WHAT NEEDS TO BE DONE:
The answer must consist solely of the lines below starting at the one containing "DIGITS3 pin DIO: D6 -> D0" and ending at the one containing "PIXELS3: WS2812B -> WS2813", repeated exactly, with both ends included and all pictures omitted.

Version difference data
****************************************
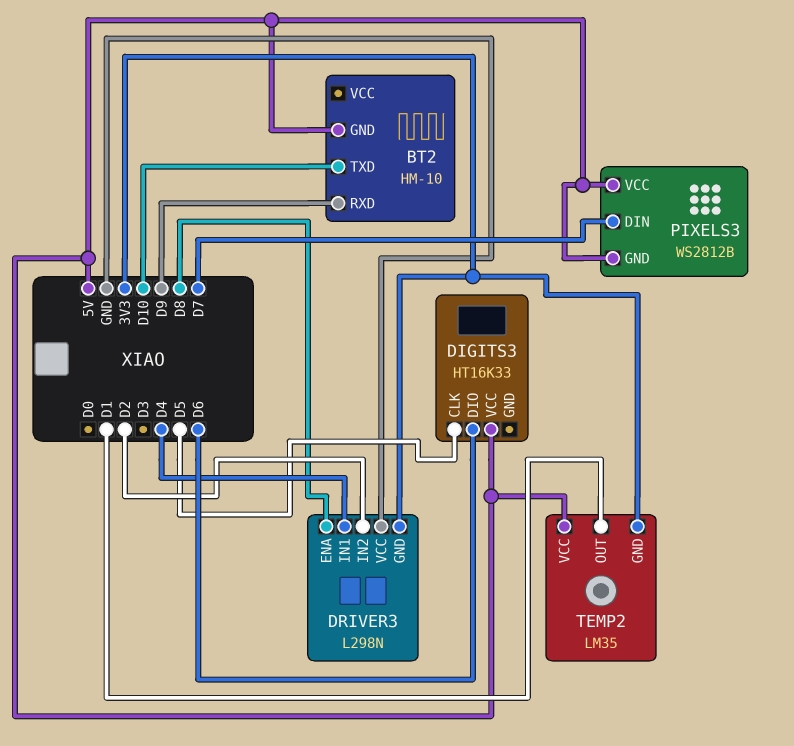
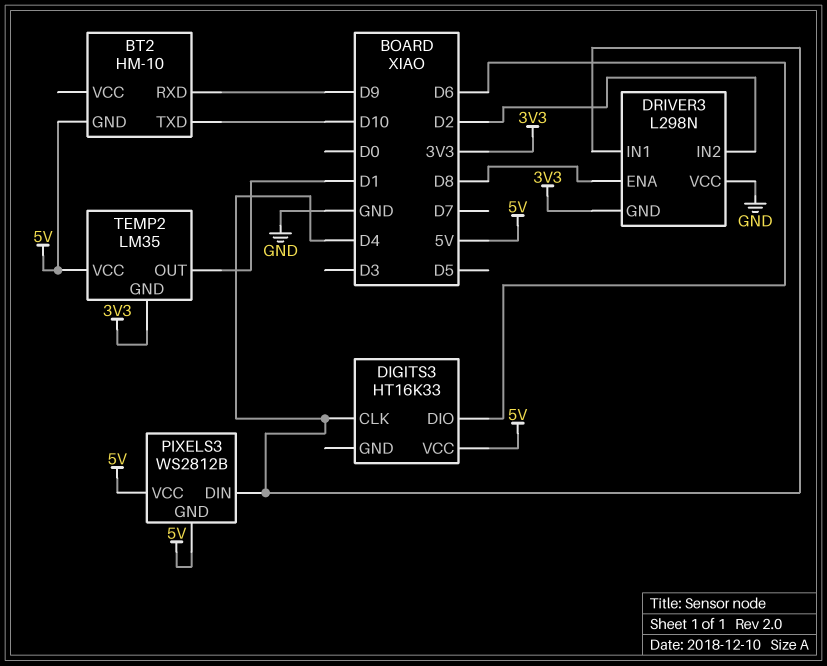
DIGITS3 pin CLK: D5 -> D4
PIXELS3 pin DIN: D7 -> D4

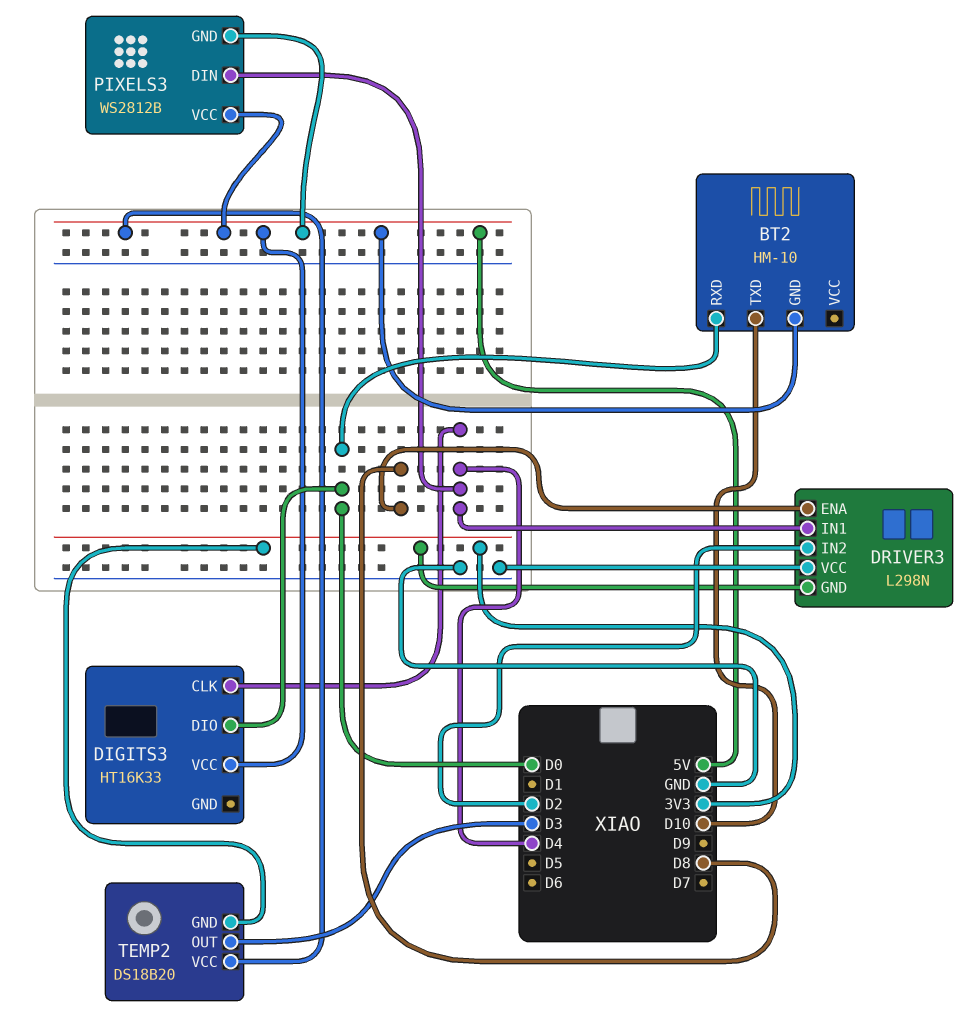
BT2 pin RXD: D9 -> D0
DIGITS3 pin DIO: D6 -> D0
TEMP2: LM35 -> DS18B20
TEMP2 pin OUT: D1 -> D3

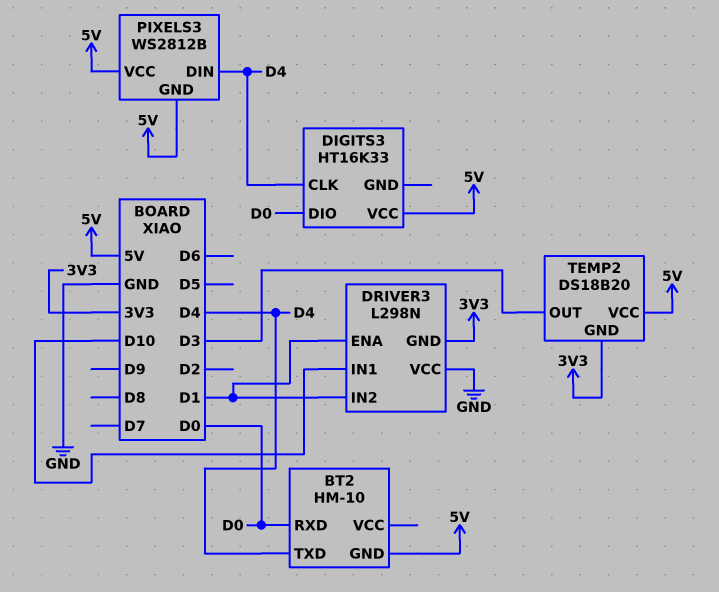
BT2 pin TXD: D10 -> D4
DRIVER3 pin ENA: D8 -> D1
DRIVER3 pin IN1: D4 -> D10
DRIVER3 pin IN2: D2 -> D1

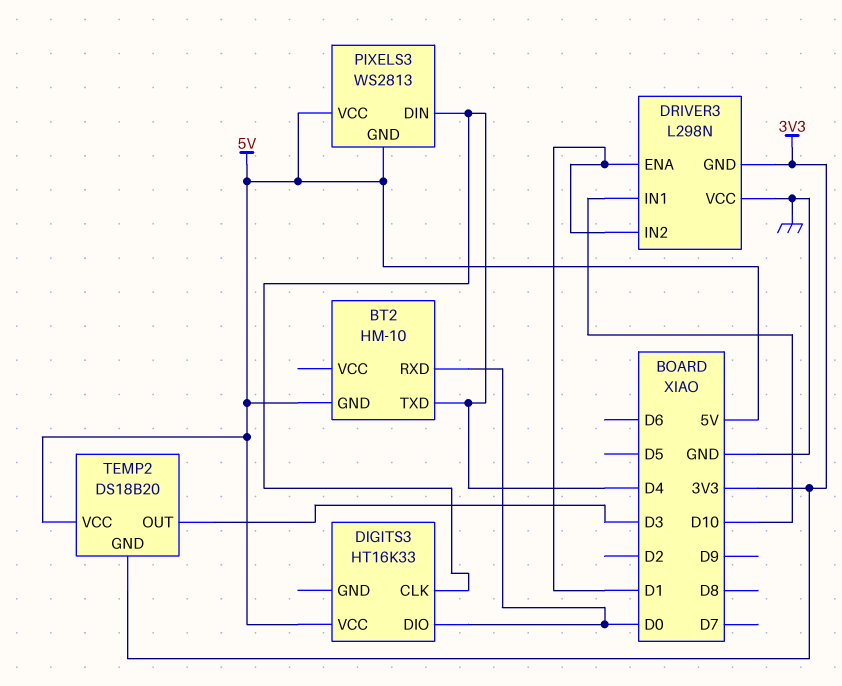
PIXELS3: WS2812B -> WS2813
****************************************
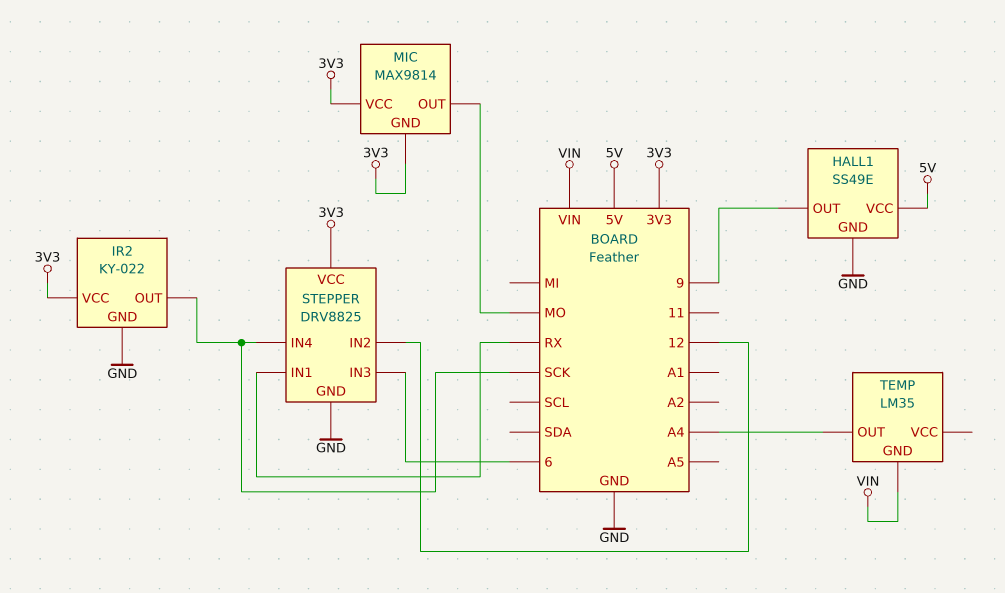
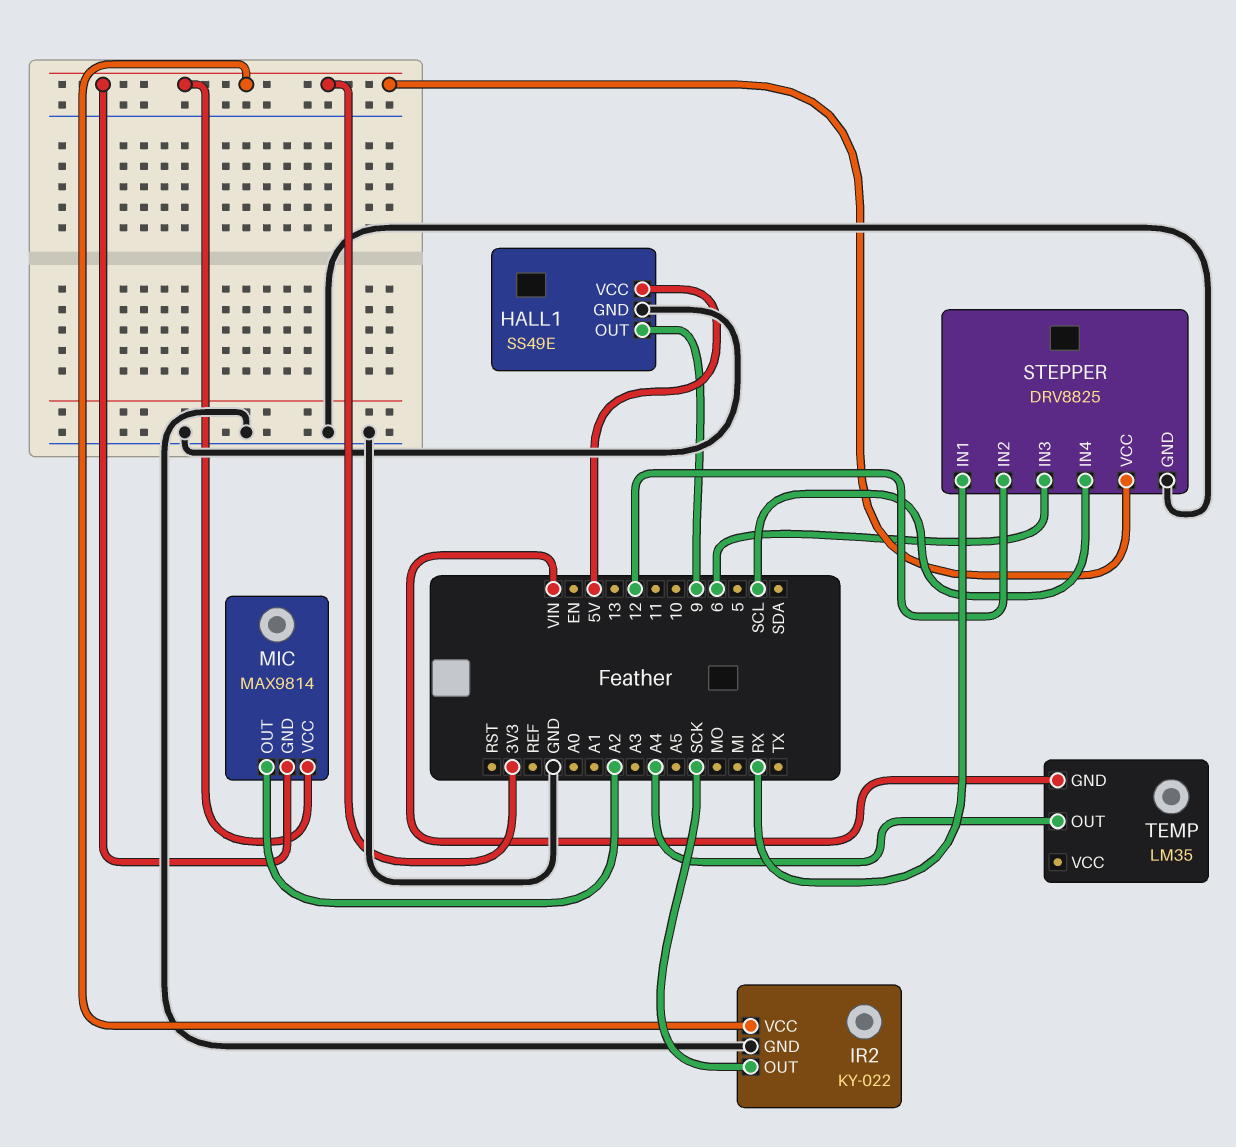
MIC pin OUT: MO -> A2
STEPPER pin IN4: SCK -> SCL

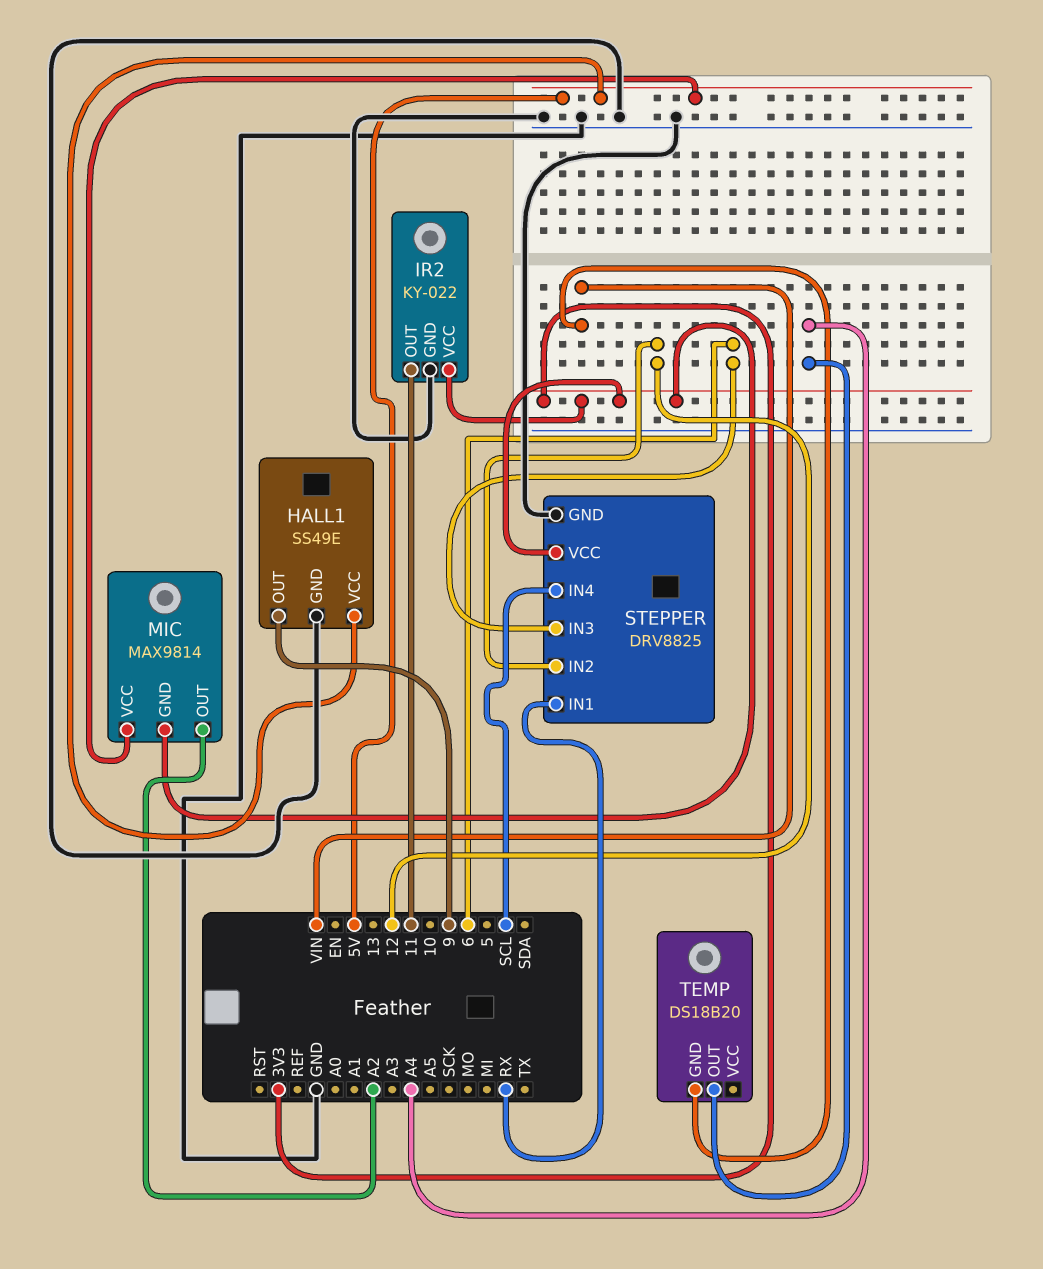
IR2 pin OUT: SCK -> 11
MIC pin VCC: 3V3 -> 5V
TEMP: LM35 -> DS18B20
****************************************
SOLUTION TO THIS EXERCISE:
DIGITS3 pin DIO: D6 -> D0
TEMP2: LM35 -> DS18B20
TEMP2 pin OUT: D1 -> D3

BT2 pin TXD: D10 -> D4
DRIVER3 pin ENA: D8 -> D1
DRIVER3 pin IN1: D4 -> D10
DRIVER3 pin IN2: D2 -> D1

PIXELS3: WS2812B -> WS2813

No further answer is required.